__Exercise__
Each line from the one holding "C103: 2.2uF (0V, 5V)" to the end of the listing below must be given again exactly as it appears.

__Given data__

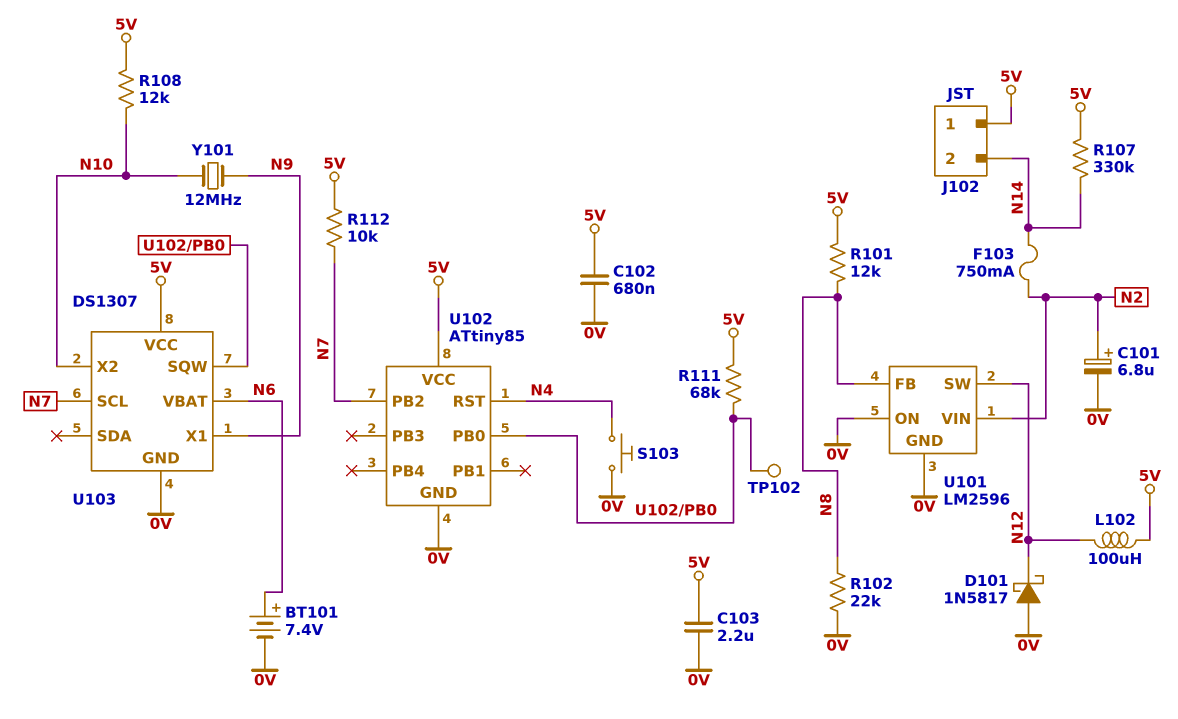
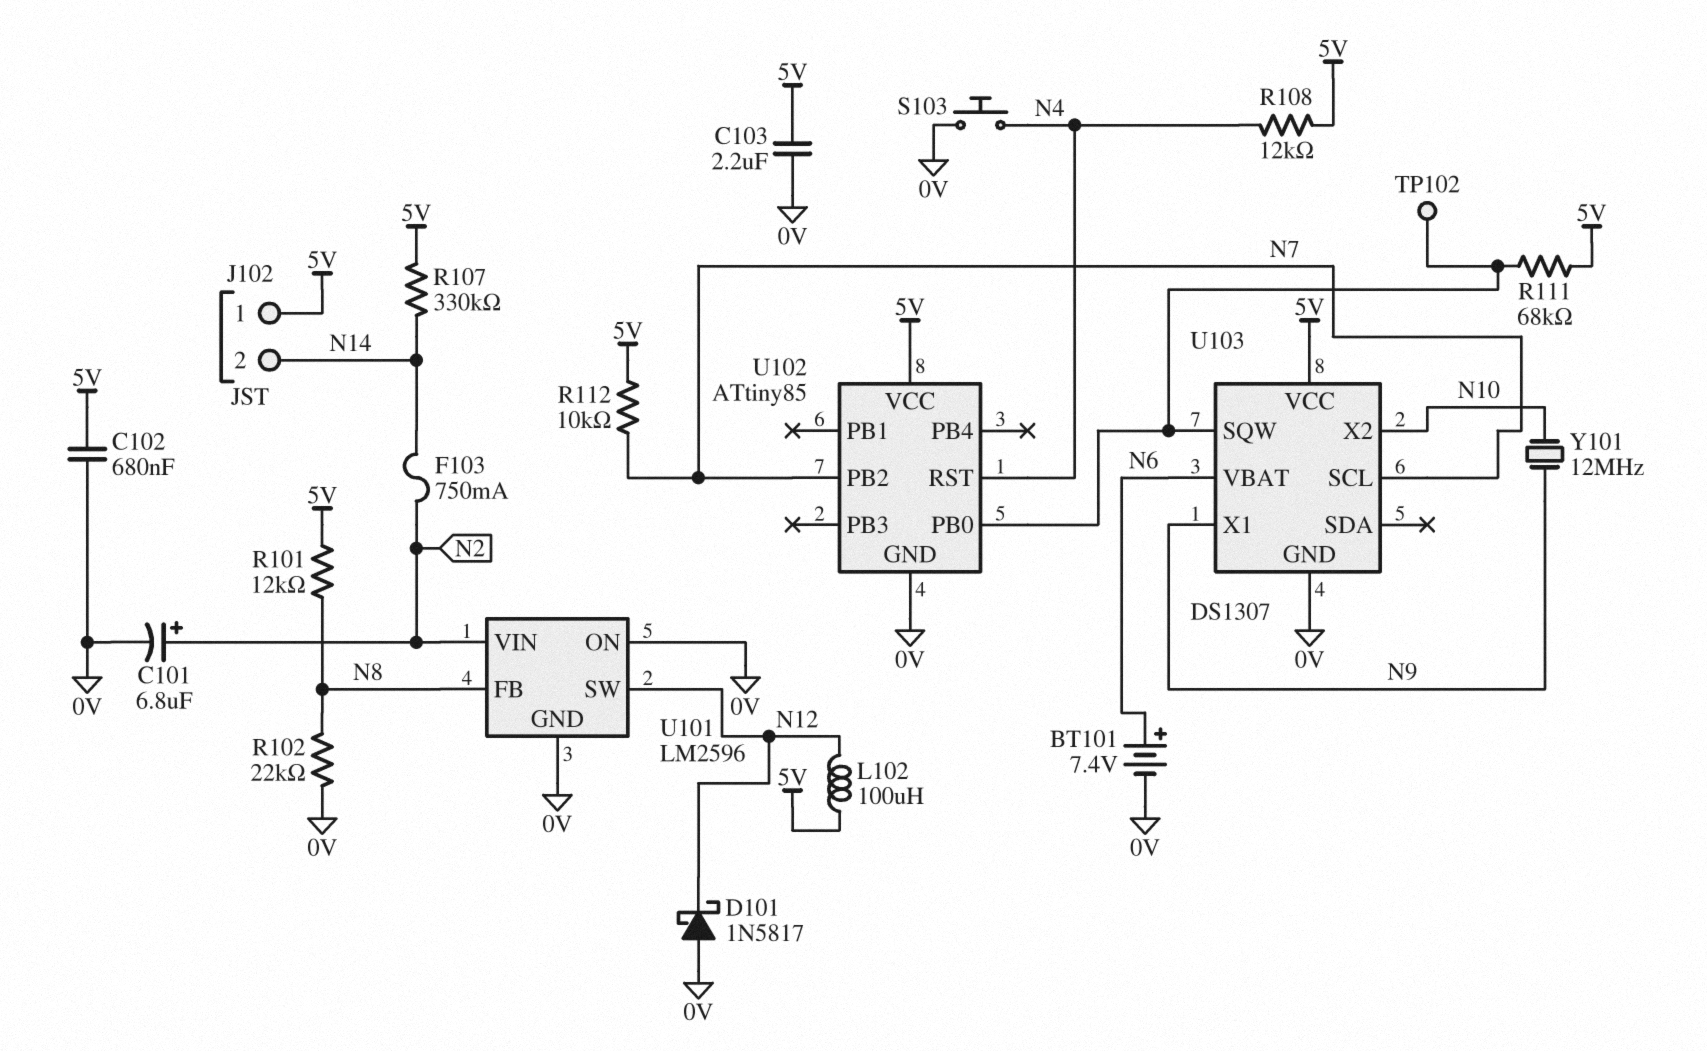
R108: 12k (5V, N10) -> 12k (5V, N4)

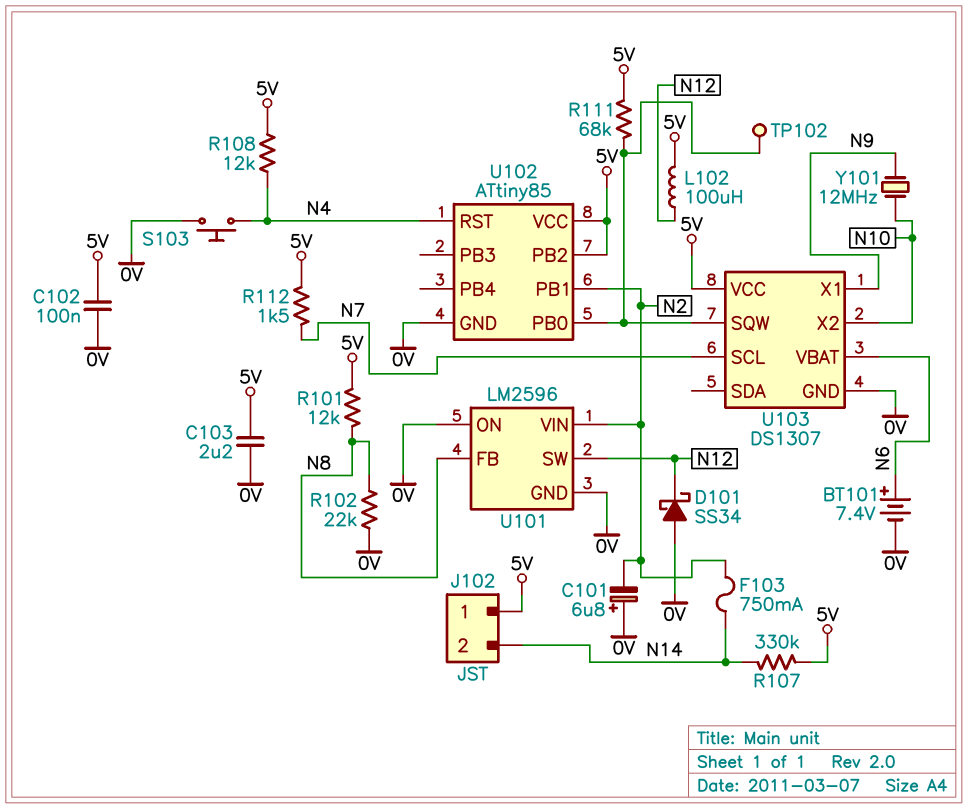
C101: 6.8uF (plus N2, minus 0V) -> 6.8uF (plus 0V, minus N2)
C102: 680nF (0V, 5V) -> 100nF (0V, 5V)
D101: schottky 1N5817 (A 0V, K N12) -> schottky SS34 (A 0V, K N12)
R112: 10k (5V, N7) -> 1.5k (5V, N7)
U102 pin PB1: none -> N2
U102 pin PB2: N7 -> 5V

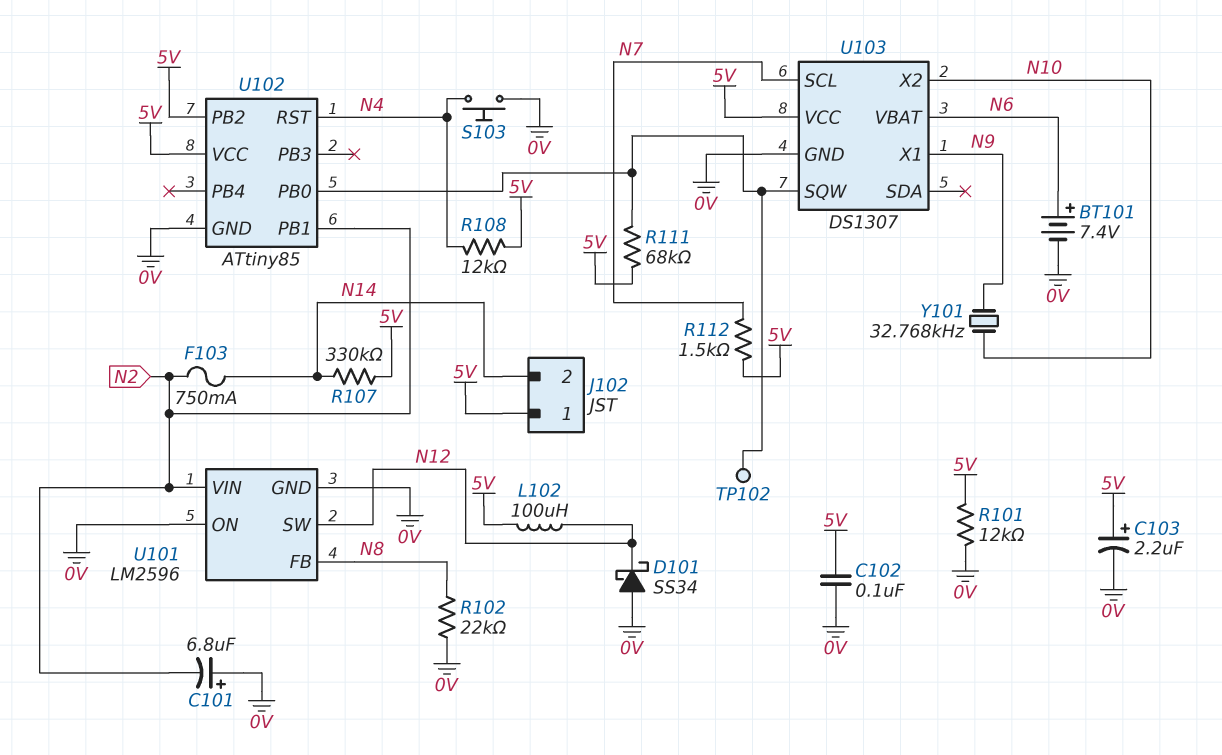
C103: 2.2uF (0V, 5V) -> 2.2uF (plus 5V, minus 0V)
R101: 12k (5V, N8) -> 12k (0V, 5V)
Y101: 12MHz (N9, N10) -> 32.768kHz (N9, N10)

__Reply__
C103: 2.2uF (0V, 5V) -> 2.2uF (plus 5V, minus 0V)
R101: 12k (5V, N8) -> 12k (0V, 5V)
Y101: 12MHz (N9, N10) -> 32.768kHz (N9, N10)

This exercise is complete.